▸ Problem statement
Every line of the entries below that includes "orange" belongs in the answer, copied as written.
::::
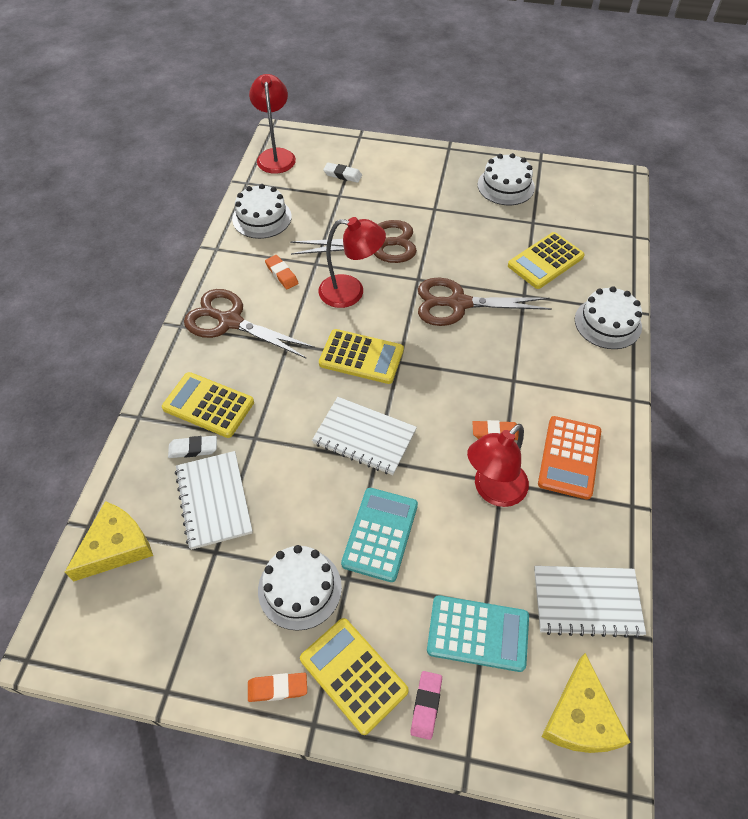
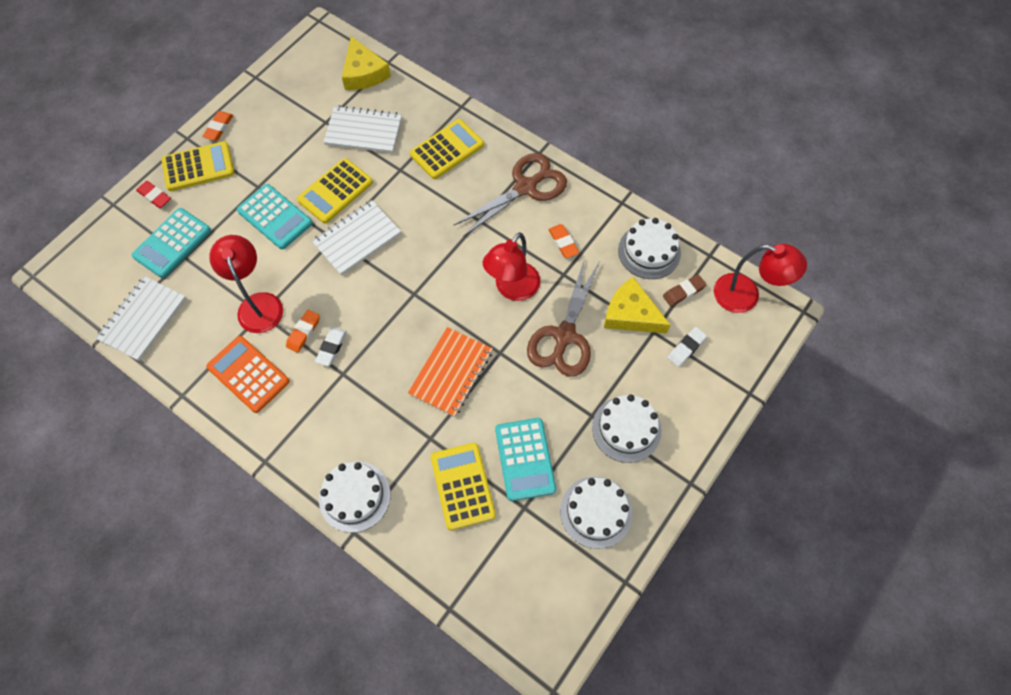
camera: 115 degrees right, 10 degrees up
white eraser [168,436,217,458] -> white eraser moved to [315,327,347,366]
white cake [258,545,342,631] -> white cake moved to [592,394,661,463]
orange eraser [265,255,298,289] -> orange eraser turned 75 degrees clockwise [548,224,579,258]
yellow calculator [319,329,404,384] -> yellow calculator moved to [297,158,373,224]
pink eraser [410,671,442,740] -> red eraser [136,181,171,208]
brown scissors [418,278,552,326] -> orange notebook [408,327,493,417]
yellow cheese [541,653,631,753] -> yellow cheese moved to [604,277,670,334]
none -> turquoise calculator [495,418,556,501]
none -> brown eraser [663,274,706,307]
::::
▸ Response box
orange eraser [265,255,298,289] -> orange eraser turned 75 degrees clockwise [548,224,579,258]
brown scissors [418,278,552,326] -> orange notebook [408,327,493,417]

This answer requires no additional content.